Exercise brief – For the listing below, count the lines that contain "green" and report only the number.

Given information –
********************
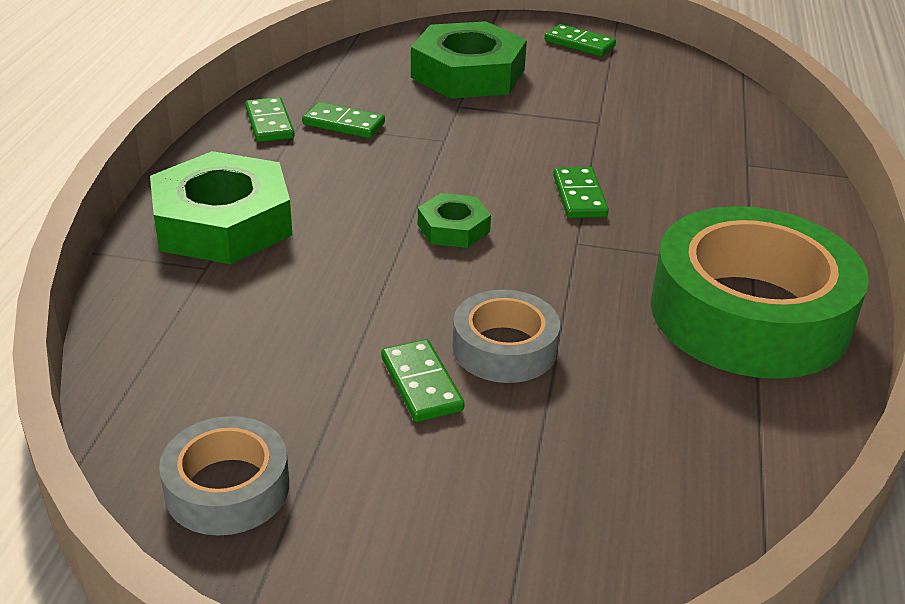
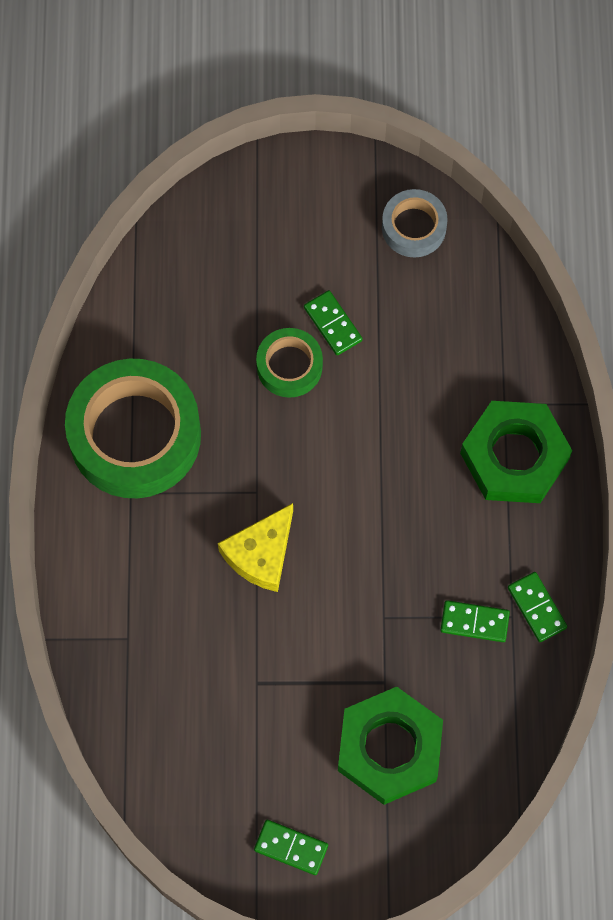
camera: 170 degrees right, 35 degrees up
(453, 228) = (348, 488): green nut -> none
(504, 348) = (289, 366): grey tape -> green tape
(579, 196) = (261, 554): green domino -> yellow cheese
********************
Exercise answer – 3